Segment Start: Dataset content

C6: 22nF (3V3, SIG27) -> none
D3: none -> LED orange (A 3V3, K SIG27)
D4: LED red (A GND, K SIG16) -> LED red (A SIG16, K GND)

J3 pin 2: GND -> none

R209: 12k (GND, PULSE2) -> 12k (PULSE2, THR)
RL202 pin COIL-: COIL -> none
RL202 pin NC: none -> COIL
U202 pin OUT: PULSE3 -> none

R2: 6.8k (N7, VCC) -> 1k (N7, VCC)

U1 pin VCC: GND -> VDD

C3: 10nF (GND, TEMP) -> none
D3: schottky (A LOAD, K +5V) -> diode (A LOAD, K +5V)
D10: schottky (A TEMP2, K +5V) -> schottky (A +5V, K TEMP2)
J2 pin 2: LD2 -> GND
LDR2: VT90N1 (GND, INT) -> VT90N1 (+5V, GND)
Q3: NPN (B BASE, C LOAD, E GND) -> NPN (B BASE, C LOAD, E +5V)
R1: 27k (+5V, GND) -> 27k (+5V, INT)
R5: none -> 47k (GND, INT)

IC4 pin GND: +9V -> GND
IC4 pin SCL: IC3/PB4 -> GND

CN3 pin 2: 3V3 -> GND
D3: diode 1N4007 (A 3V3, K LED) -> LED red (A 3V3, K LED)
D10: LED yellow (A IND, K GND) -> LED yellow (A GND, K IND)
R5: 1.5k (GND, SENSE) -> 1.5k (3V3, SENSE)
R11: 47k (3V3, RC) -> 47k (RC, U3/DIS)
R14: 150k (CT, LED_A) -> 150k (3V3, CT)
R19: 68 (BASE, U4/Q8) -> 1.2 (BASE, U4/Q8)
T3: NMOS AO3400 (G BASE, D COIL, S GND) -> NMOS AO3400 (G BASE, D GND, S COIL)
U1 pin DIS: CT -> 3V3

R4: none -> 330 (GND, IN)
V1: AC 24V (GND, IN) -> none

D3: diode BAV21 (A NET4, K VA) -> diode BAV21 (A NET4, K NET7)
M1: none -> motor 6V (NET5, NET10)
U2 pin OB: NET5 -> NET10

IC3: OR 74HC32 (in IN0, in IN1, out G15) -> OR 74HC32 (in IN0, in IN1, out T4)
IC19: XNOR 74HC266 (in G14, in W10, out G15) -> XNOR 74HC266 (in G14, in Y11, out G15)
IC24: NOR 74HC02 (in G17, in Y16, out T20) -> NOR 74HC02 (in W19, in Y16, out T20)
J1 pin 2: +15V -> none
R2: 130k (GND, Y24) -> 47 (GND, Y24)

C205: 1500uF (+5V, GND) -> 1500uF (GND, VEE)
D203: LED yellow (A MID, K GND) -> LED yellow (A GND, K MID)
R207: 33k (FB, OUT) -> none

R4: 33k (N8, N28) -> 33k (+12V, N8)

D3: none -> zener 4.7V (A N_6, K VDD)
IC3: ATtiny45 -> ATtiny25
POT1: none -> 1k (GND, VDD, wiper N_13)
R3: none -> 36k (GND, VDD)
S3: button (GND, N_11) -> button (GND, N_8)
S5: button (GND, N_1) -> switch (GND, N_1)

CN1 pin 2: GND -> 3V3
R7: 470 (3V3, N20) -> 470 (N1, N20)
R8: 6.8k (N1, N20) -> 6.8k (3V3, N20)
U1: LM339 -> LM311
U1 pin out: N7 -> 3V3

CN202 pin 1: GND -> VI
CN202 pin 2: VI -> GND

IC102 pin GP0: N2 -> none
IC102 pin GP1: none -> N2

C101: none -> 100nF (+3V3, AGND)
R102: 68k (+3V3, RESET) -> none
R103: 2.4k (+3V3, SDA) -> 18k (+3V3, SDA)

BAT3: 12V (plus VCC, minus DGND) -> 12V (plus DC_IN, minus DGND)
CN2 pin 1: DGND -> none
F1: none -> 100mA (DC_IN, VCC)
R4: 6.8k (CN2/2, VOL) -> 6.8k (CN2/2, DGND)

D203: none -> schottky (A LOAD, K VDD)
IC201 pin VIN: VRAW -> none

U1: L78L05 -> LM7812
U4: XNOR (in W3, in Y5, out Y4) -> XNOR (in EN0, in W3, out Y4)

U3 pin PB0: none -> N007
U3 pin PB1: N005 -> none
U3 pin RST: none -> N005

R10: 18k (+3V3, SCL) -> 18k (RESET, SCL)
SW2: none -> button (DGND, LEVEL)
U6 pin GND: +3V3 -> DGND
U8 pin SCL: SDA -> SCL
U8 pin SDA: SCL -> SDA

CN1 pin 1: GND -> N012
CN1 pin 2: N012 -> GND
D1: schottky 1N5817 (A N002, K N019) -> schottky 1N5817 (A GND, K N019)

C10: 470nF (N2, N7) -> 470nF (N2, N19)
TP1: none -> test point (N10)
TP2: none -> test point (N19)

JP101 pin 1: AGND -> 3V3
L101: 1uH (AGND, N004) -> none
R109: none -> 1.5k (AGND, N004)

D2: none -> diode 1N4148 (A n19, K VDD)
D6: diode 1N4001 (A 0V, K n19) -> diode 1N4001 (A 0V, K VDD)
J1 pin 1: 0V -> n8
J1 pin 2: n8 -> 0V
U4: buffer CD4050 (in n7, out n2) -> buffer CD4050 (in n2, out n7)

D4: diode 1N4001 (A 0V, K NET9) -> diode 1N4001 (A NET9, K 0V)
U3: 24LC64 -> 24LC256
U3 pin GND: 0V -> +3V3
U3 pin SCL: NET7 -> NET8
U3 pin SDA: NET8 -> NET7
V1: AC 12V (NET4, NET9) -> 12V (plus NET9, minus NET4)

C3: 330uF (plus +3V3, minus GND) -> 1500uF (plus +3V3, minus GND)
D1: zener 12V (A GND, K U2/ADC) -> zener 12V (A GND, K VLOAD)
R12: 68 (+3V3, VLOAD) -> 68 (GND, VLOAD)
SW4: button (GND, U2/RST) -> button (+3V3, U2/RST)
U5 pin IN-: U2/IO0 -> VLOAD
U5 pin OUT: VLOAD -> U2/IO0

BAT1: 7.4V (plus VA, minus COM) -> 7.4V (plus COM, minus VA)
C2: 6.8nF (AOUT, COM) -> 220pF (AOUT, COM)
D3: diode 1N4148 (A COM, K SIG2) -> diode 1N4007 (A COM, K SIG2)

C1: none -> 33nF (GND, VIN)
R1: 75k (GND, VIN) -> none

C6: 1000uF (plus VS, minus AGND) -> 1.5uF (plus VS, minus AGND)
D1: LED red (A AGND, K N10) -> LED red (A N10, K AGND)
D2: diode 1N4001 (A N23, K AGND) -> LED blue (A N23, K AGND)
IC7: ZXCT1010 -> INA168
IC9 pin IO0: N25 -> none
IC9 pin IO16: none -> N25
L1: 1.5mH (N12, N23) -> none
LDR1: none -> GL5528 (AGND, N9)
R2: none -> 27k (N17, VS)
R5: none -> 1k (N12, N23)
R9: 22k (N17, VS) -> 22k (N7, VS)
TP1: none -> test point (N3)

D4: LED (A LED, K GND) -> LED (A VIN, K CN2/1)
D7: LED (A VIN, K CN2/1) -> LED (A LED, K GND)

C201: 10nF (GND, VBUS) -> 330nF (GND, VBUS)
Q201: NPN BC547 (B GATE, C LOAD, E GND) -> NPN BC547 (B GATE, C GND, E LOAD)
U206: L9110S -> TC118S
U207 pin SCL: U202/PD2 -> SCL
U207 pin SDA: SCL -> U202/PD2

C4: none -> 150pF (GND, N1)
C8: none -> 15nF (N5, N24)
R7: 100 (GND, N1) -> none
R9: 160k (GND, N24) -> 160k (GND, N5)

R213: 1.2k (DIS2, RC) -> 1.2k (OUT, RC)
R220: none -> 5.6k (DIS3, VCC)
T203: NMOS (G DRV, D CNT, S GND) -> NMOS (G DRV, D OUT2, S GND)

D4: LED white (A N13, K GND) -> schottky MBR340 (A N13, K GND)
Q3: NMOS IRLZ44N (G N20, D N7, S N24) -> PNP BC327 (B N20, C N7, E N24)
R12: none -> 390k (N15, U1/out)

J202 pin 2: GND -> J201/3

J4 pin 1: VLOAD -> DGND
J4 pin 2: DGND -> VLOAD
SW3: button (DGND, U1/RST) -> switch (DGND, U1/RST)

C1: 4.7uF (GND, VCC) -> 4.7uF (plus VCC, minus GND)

Segment End: Dataset content

→ **Activity**: Scan the entries above for the line containing "R3: none -> 36k (GND, VDD)", and copy it and all lines after it exactly, down to and including the line containing "CN202 pin 1: GND -> VI".

→ **Response area**:
R3: none -> 36k (GND, VDD)
S3: button (GND, N_11) -> button (GND, N_8)
S5: button (GND, N_1) -> switch (GND, N_1)

CN1 pin 2: GND -> 3V3
R7: 470 (3V3, N20) -> 470 (N1, N20)
R8: 6.8k (N1, N20) -> 6.8k (3V3, N20)
U1: LM339 -> LM311
U1 pin out: N7 -> 3V3

CN202 pin 1: GND -> VI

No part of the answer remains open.